What to produce
Exactly how many lines in this listing contain "white"? Only the number is needed.

Data for processing
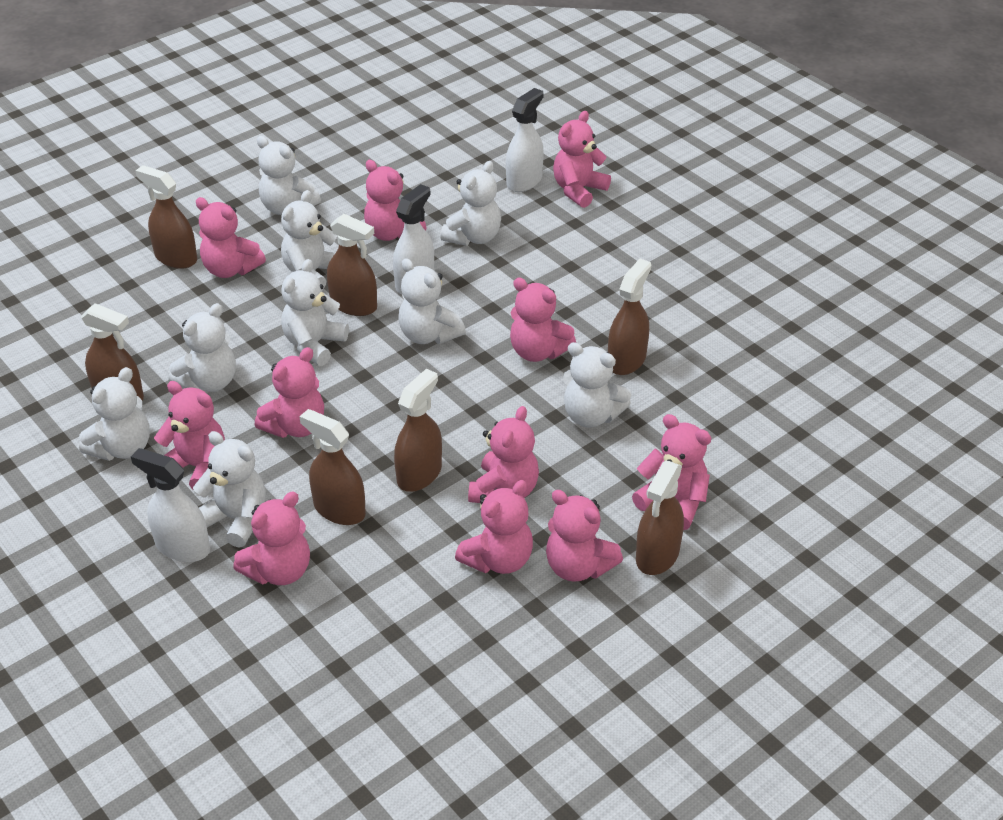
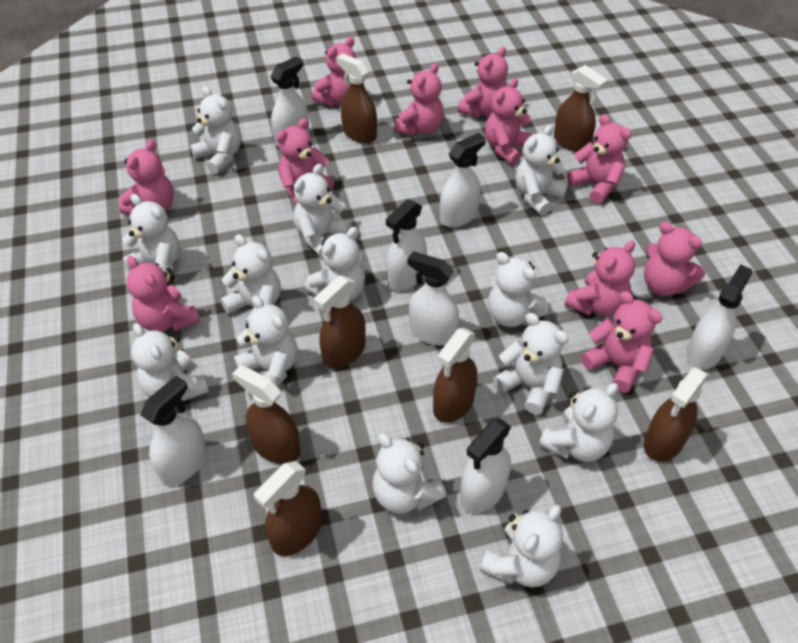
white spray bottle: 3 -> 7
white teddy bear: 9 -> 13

--

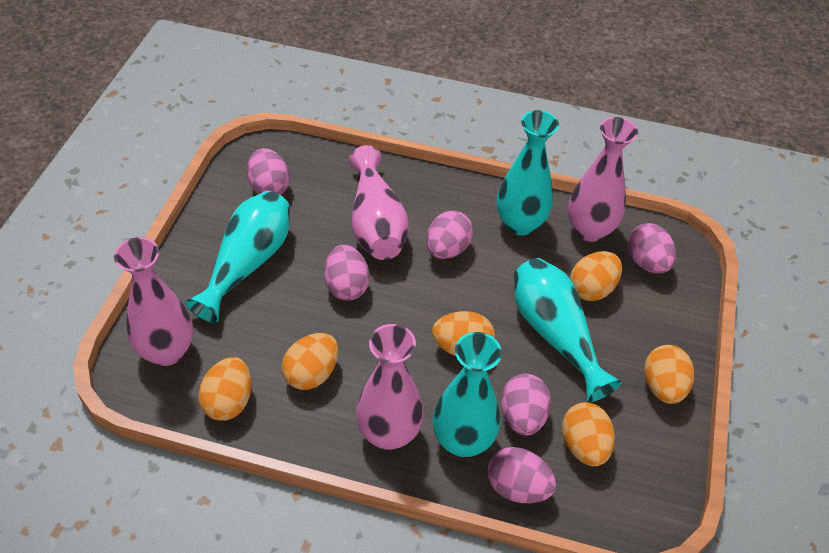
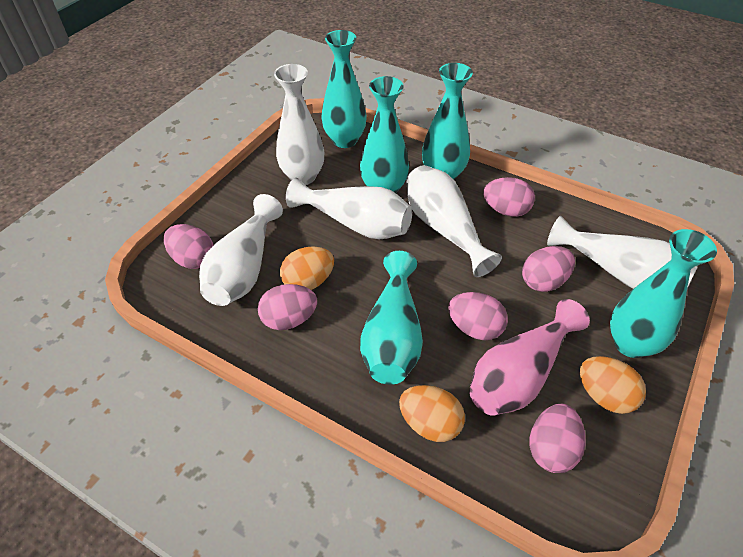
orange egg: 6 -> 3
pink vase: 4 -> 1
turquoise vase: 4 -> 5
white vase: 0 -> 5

==

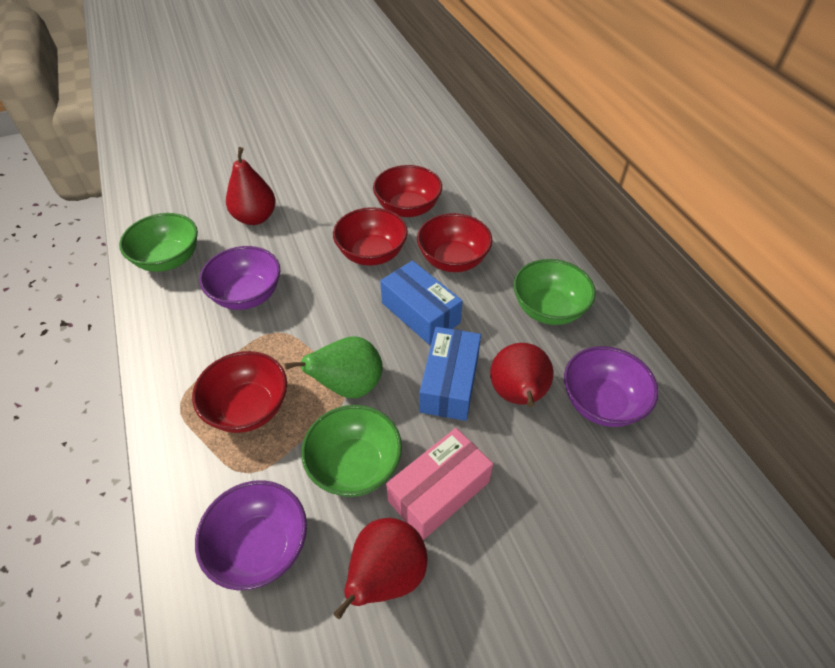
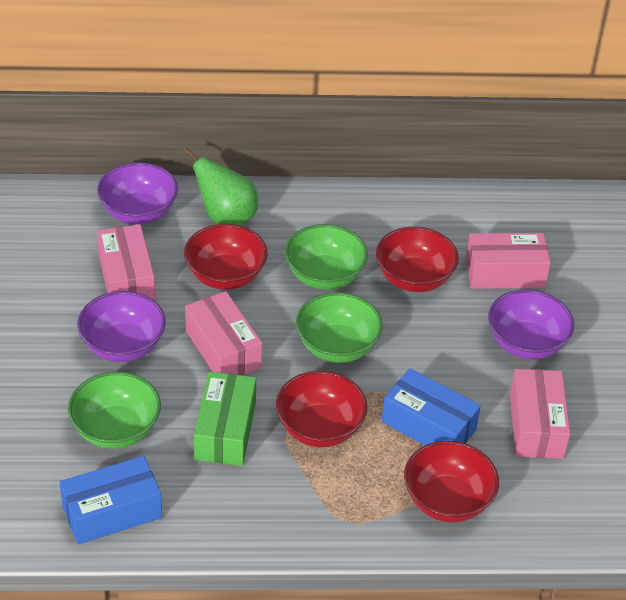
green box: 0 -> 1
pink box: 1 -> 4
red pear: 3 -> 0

Written answer
3